Problem to solve:
With the pictures left out, transcribe exactly the lines from the one with "(263, 374) = (587, 438): red" through the end of the data.
--- START ---
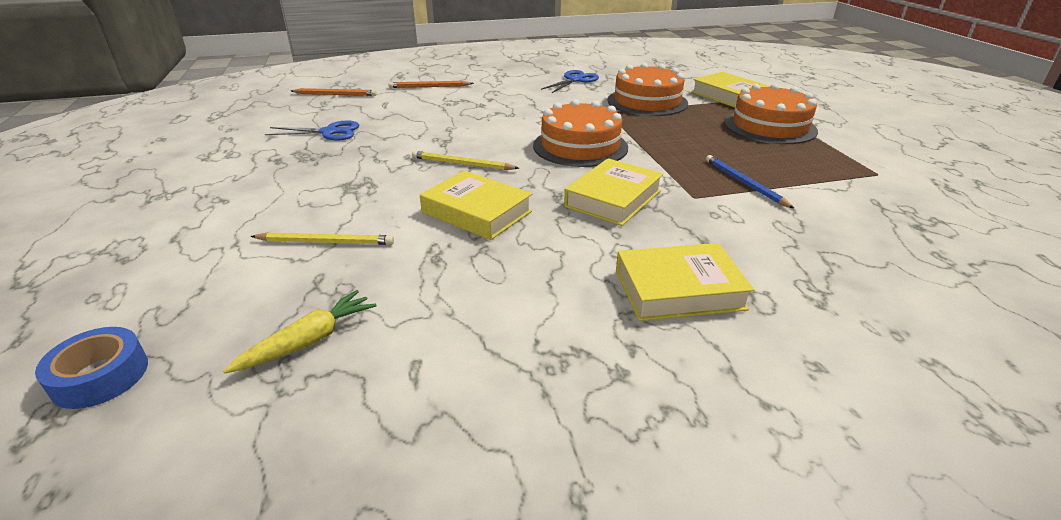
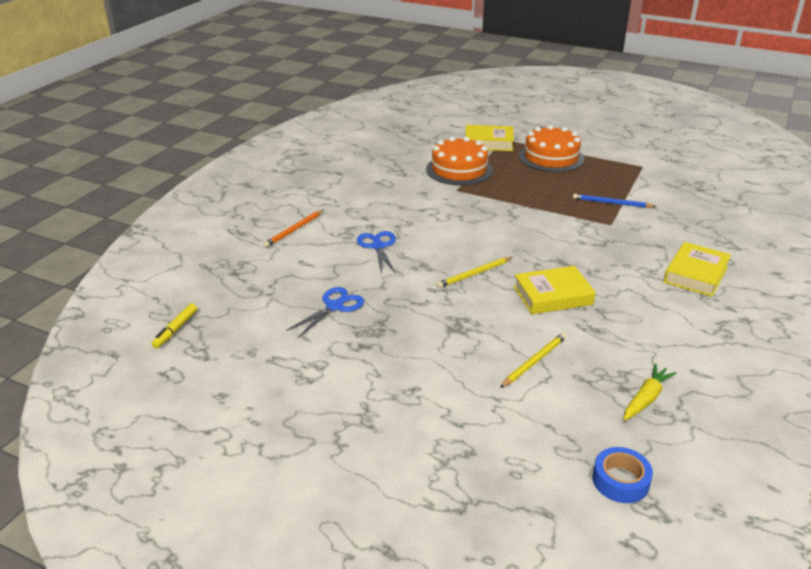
camera: 50 degrees left, 0 degrees up
(240, 101) = (175, 329): none -> yellow marker
(309, 341) = (646, 398): yellow carrot -> yellow carrot turned 45 degrees clockwise
(335, 94) = (241, 277): orange pencil -> none
(575, 80) = (377, 172): blue scissors -> blue scissors (378, 246)
(580, 146) = (501, 224): orange cake -> none
(613, 198) = (585, 247): yellow book -> none

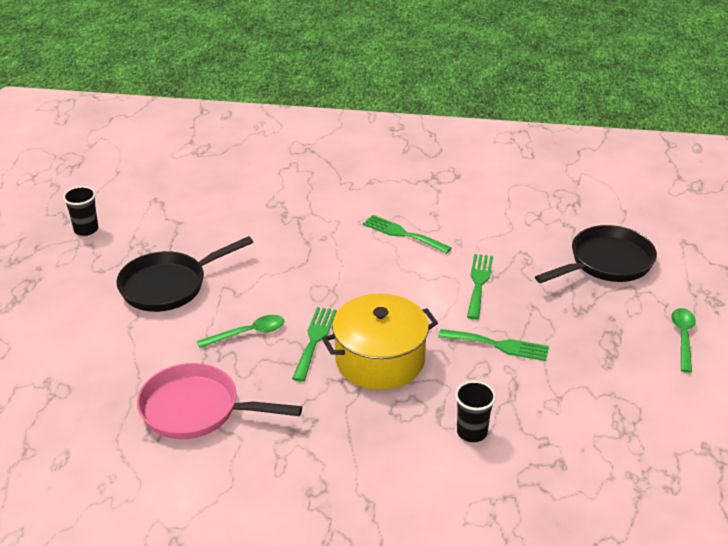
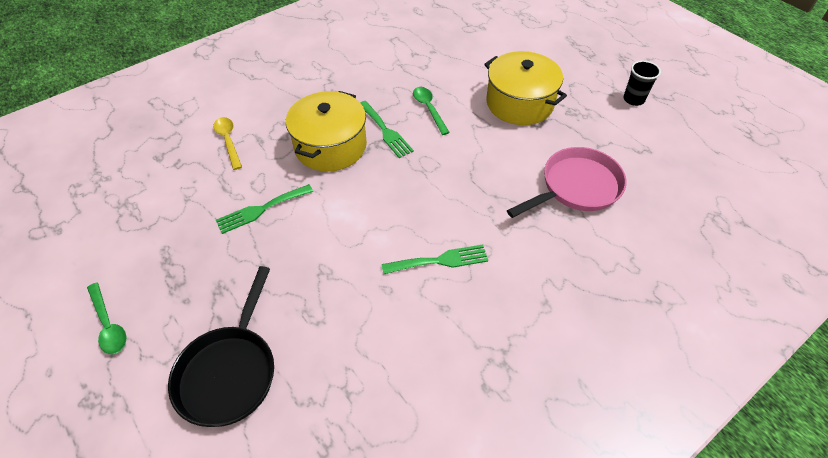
camera: 135 degrees right, 15 degrees up
(169, 285) = (520, 103): black pan -> yellow pot
(197, 410) = (392, 60): pink pan -> pink pan (576, 187)
(248, 333) = (429, 109): green spoon -> green spoon turned 135 degrees clockwise
(472, 432) = (228, 141): black cup -> yellow spoon
(479, 283) = (326, 255): green fork -> none

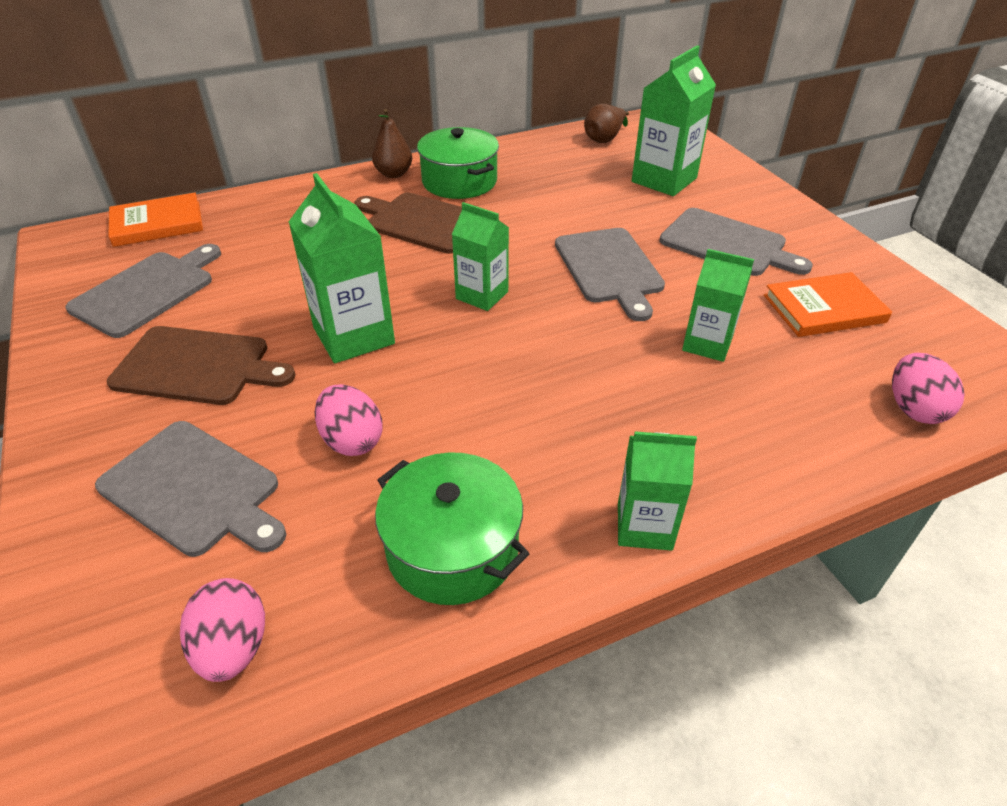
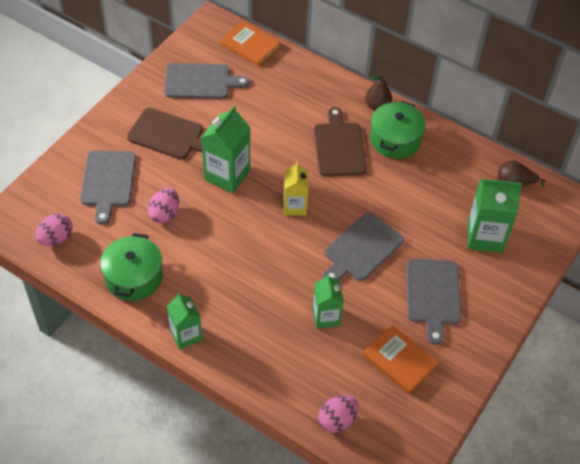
camera: 55 degrees right, 10 degrees up
(197, 366) = (168, 135): brown cutting board -> brown cutting board turned 45 degrees counterclockwise
(482, 295) = (294, 206): green carton -> yellow carton

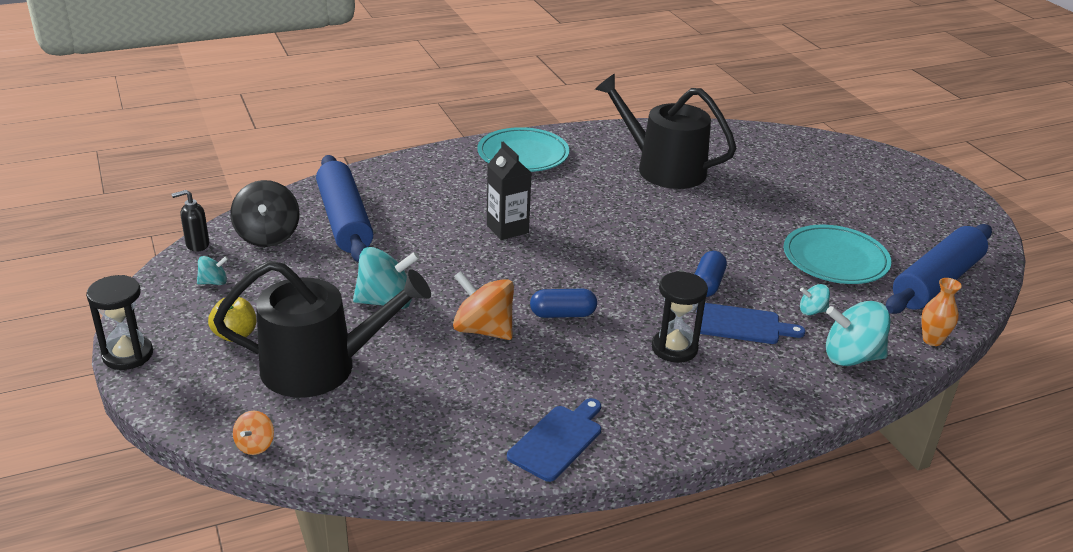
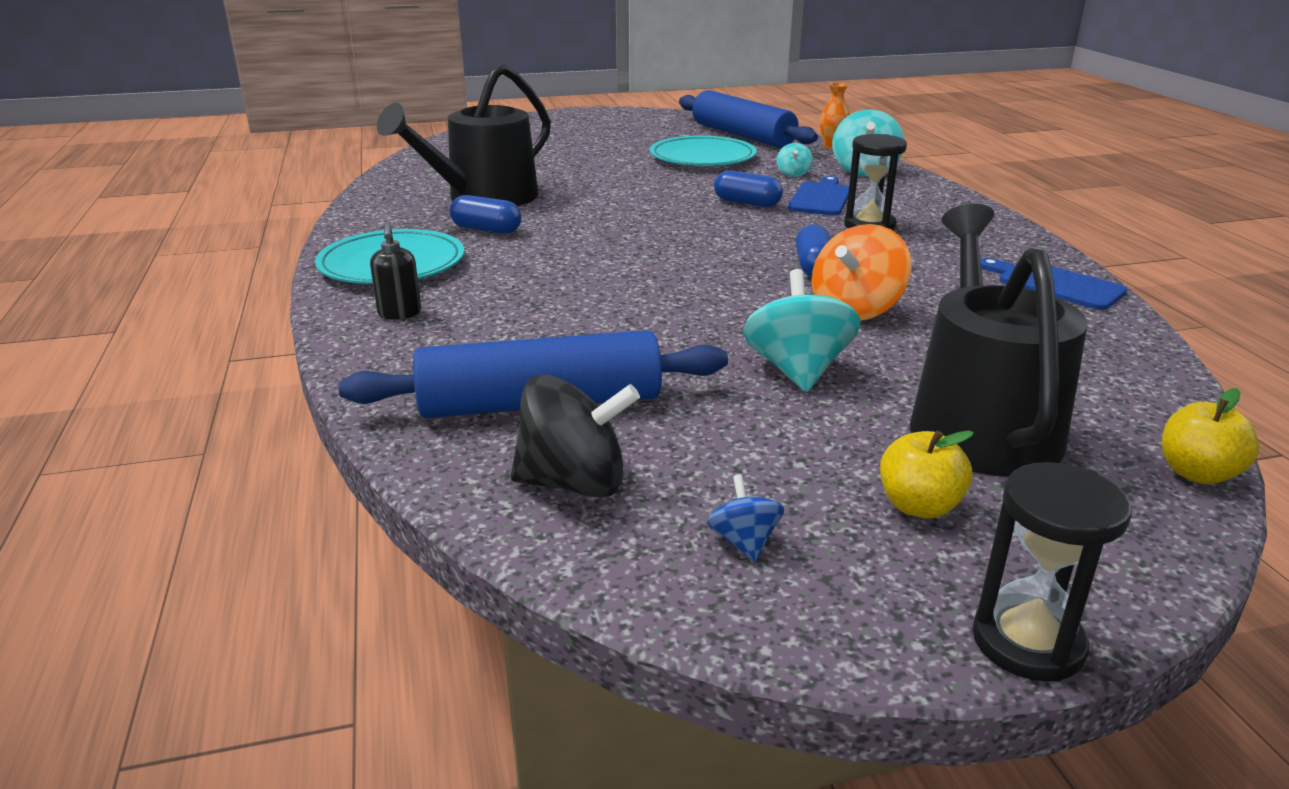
camera: 80 degrees left, 5 degrees down
(197, 245) = (589, 576): black soap dispenser -> black soap dispenser (399, 314)
(214, 282) = (744, 542): turquoise spinning top -> blue spinning top
(255, 445) = (1197, 473): orange spinning top -> yellow apple
(507, 229) = (606, 285): black carton -> none
(596, 177) = (486, 229): none -> blue capsule

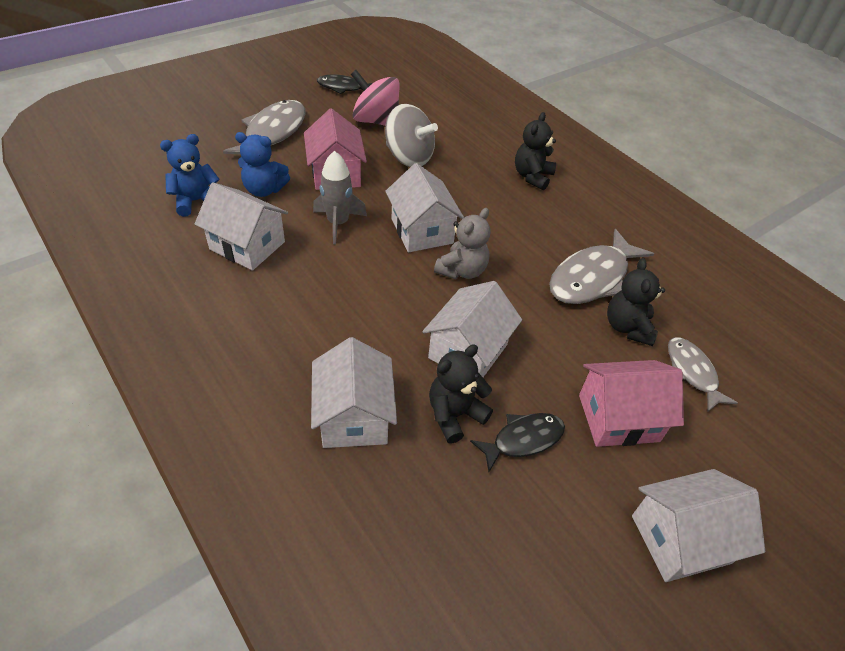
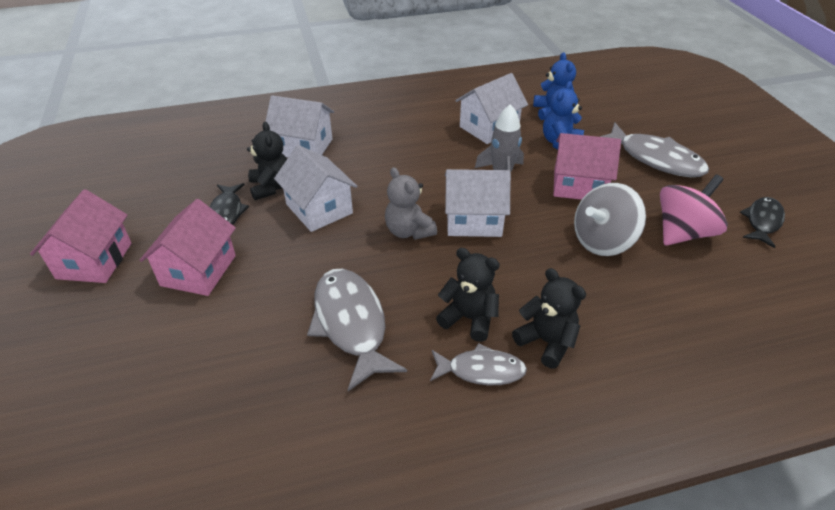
camera: 115 degrees right, 5 degrees down
(627, 327) = (274, 322): black teddy bear -> black teddy bear (469, 318)
(680, 539) = (94, 260): white house -> pink house
(692, 372) = (194, 346): grey fish -> grey fish (481, 370)

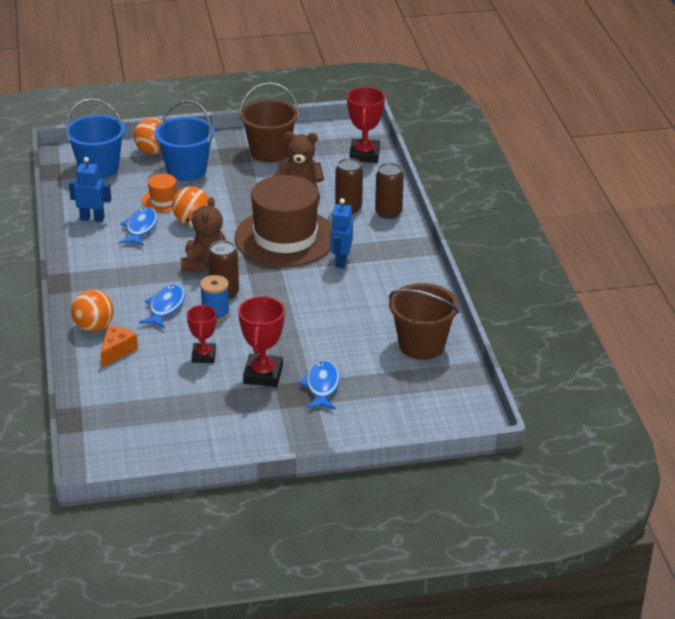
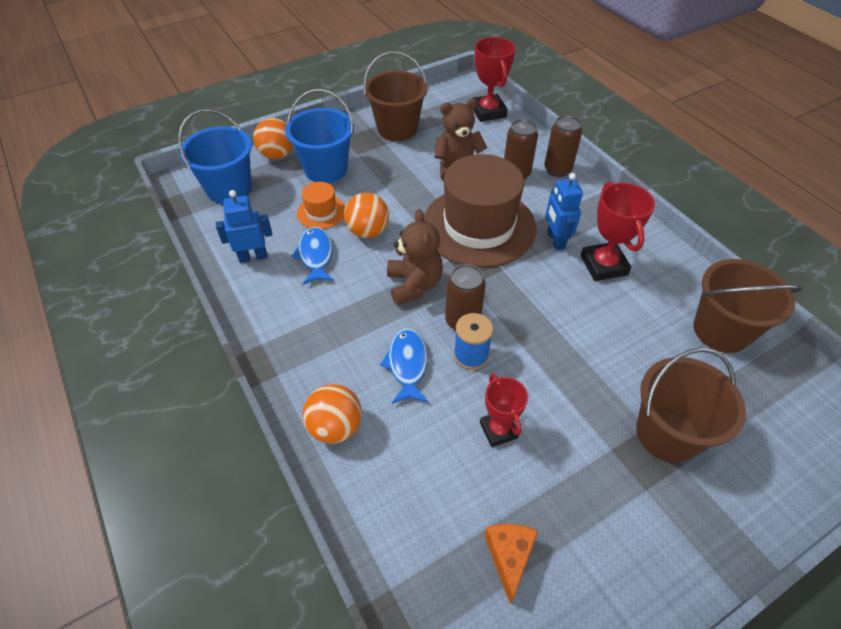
camera: 20 degrees left, 15 degrees up
(117, 351) = (386, 459): orange cheese -> orange cheese (509, 556)
(263, 374) = (587, 438): red trophy -> red trophy (603, 265)
(322, 386) = (667, 433): blue fish -> brown bucket

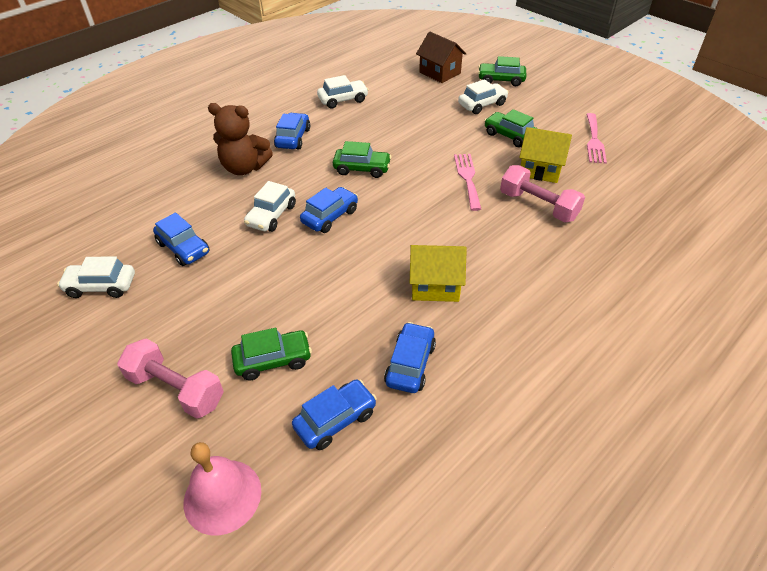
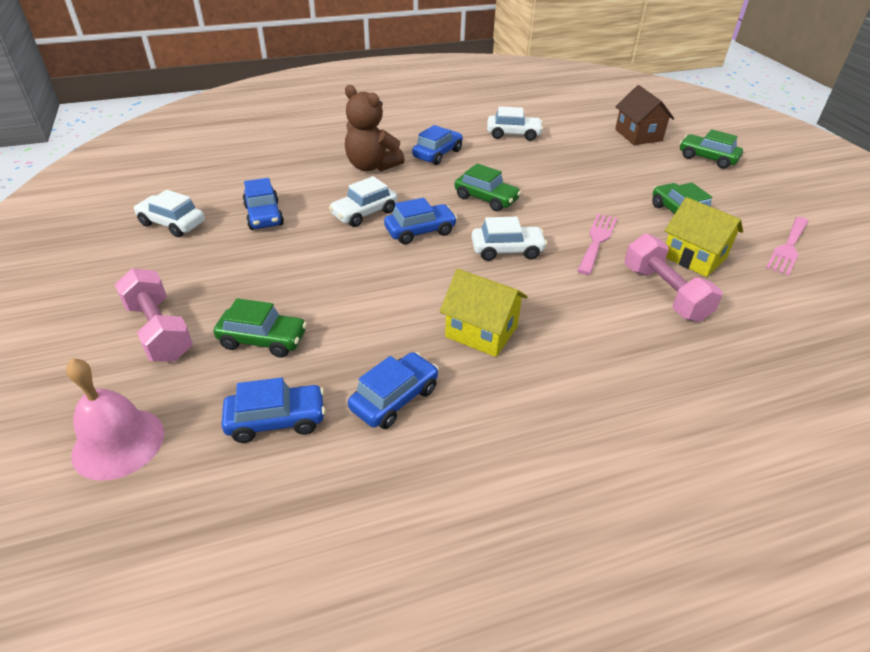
camera: 25 degrees right, 5 degrees down
(482, 104) = (667, 176): white car -> white car (507, 250)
--- END ---
Reply:
(263, 374) = (587, 438): red trophy -> red trophy (603, 265)
(322, 386) = (667, 433): blue fish -> brown bucket

camera: 25 degrees right, 5 degrees down
(482, 104) = (667, 176): white car -> white car (507, 250)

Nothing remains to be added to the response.